Task to carry out ▸ Copy word for word the lines of the records below, beginning at the one with "U101 pin OUT: +3V3 -> GND" and finishing at the one with "R111: 2.2k (+3V3, W15) -> 33k (+3V3, W15)", ends included, but none of the pictures.

Available data ▸
- - - - -

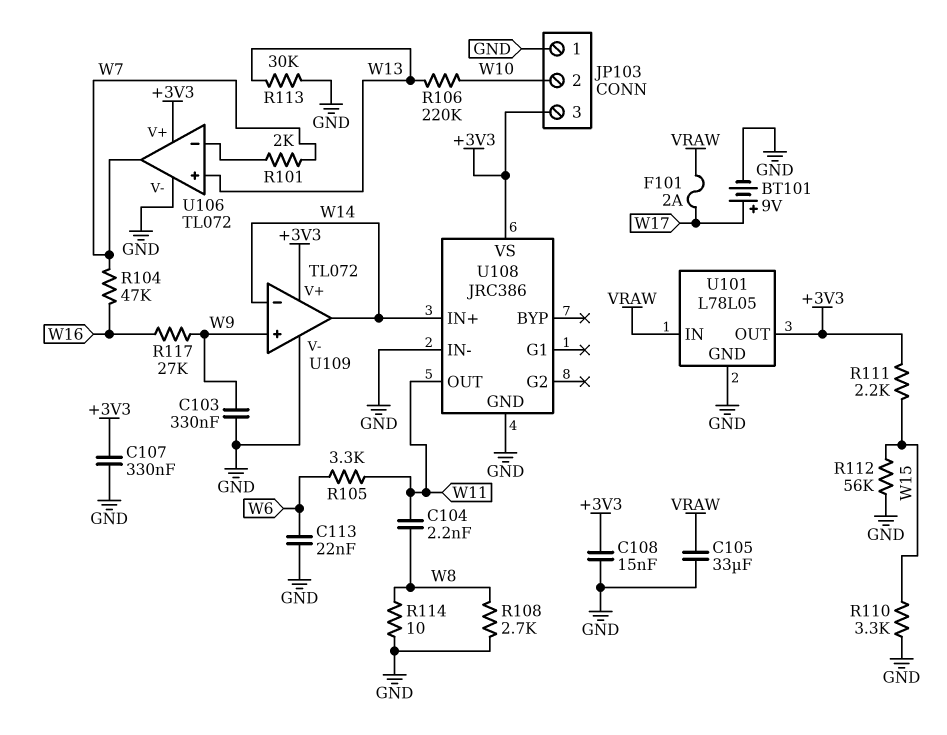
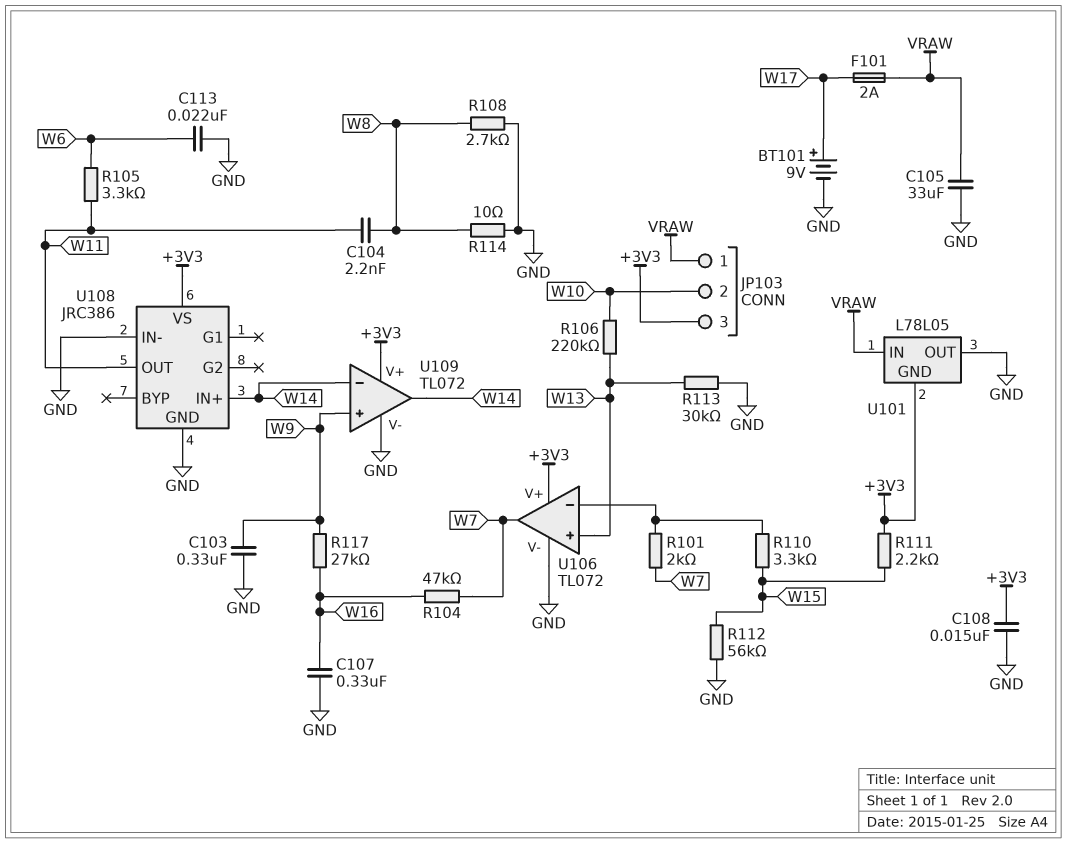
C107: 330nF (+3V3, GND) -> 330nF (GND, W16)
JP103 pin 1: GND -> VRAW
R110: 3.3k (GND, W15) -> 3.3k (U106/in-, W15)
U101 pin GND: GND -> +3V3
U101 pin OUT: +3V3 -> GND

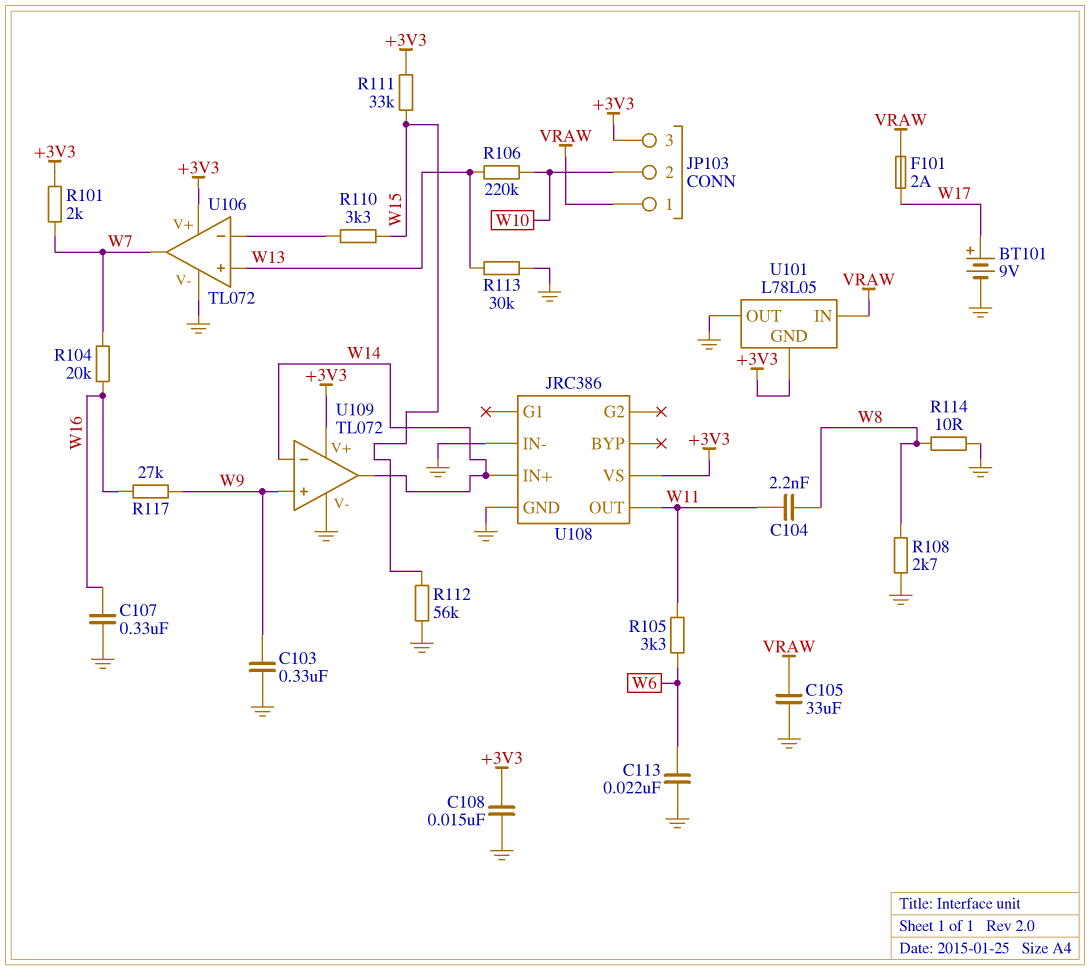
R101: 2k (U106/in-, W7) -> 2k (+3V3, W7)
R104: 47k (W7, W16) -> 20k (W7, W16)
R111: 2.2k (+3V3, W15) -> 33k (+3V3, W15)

- - - - -

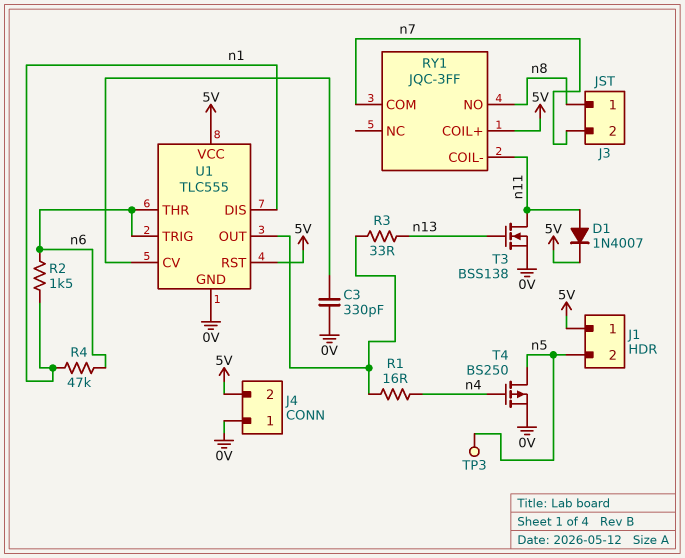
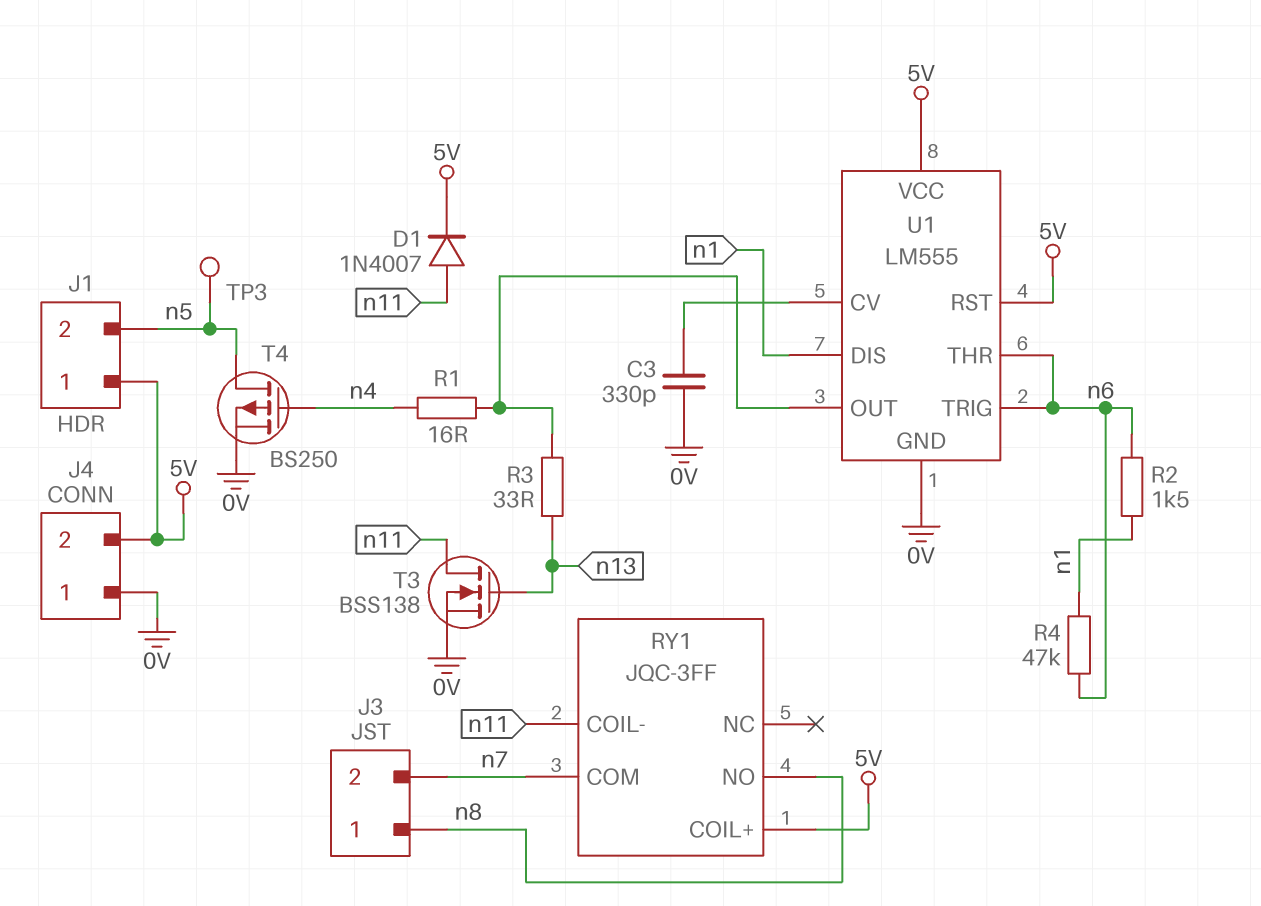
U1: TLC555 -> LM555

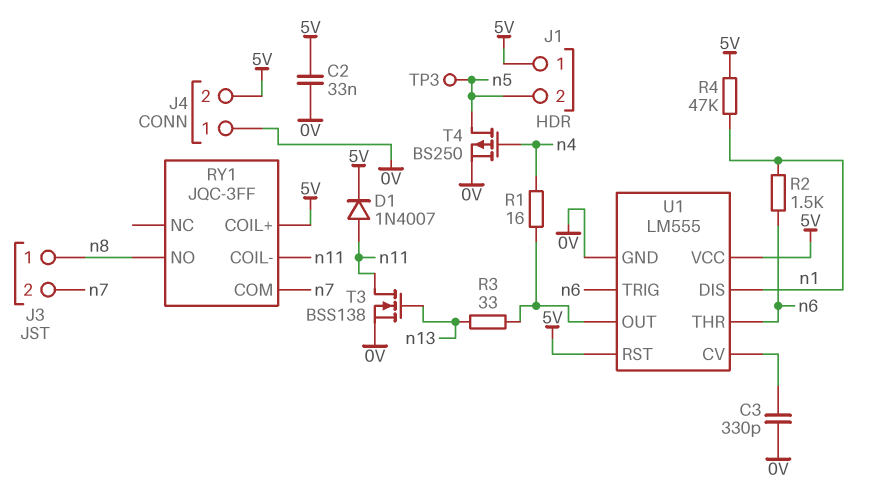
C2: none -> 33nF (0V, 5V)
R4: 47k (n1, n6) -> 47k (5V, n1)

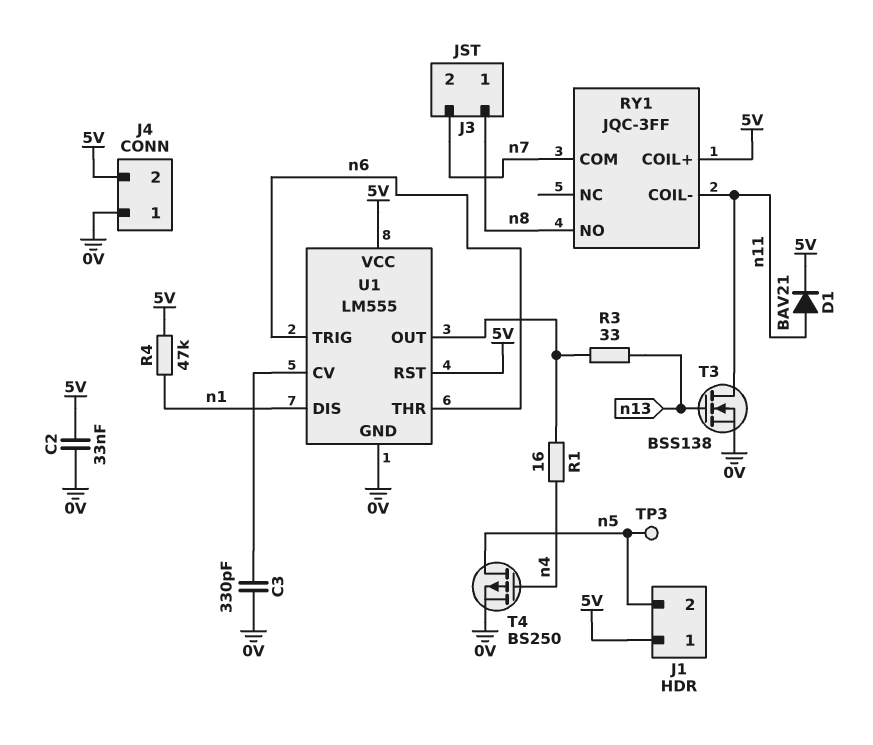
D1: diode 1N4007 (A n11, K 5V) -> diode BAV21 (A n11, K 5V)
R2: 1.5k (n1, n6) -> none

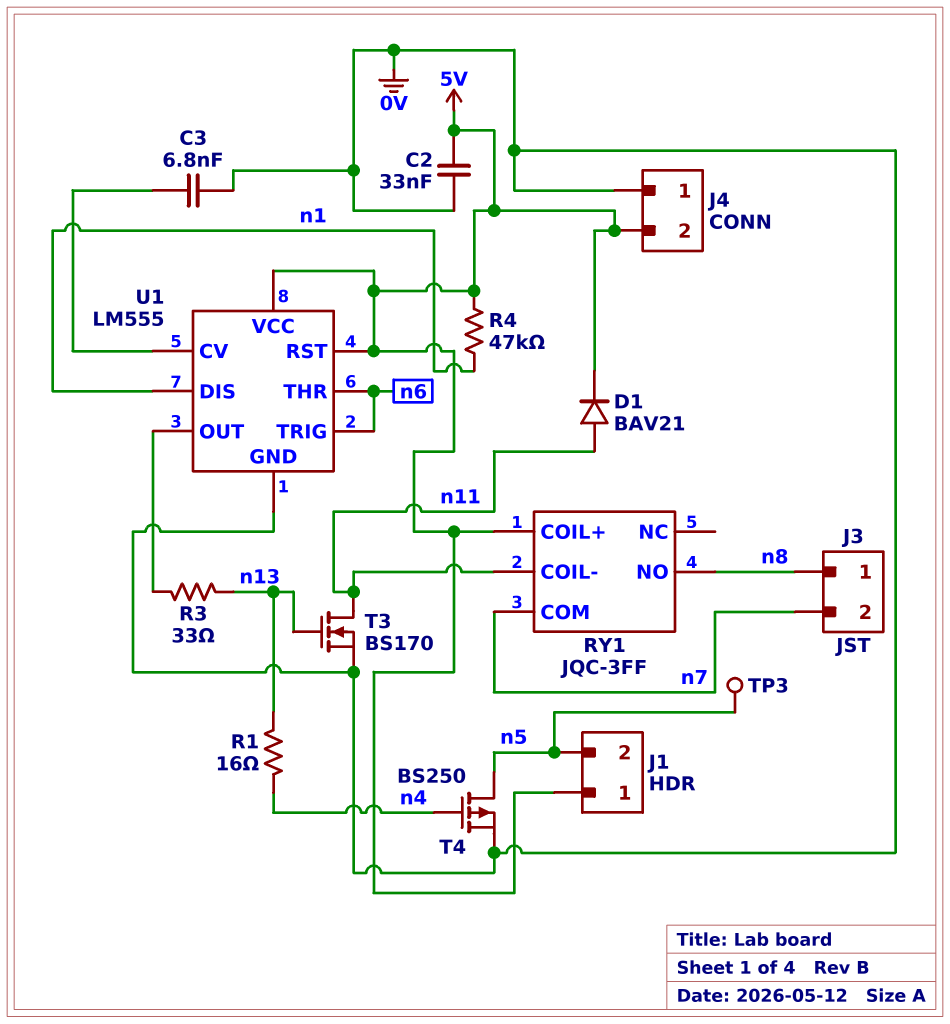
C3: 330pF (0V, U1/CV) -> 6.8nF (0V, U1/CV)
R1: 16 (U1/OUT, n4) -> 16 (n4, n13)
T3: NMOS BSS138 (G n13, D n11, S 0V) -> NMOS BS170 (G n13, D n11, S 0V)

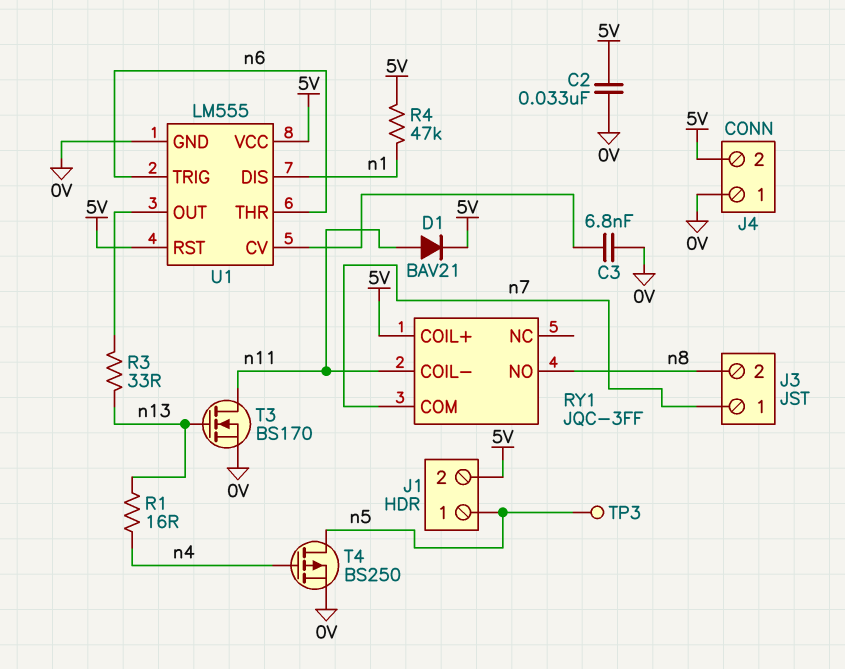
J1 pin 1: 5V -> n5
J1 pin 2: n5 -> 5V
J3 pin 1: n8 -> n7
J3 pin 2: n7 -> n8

- - - - -

Solution to this task ▸
U101 pin OUT: +3V3 -> GND

R101: 2k (U106/in-, W7) -> 2k (+3V3, W7)
R104: 47k (W7, W16) -> 20k (W7, W16)
R111: 2.2k (+3V3, W15) -> 33k (+3V3, W15)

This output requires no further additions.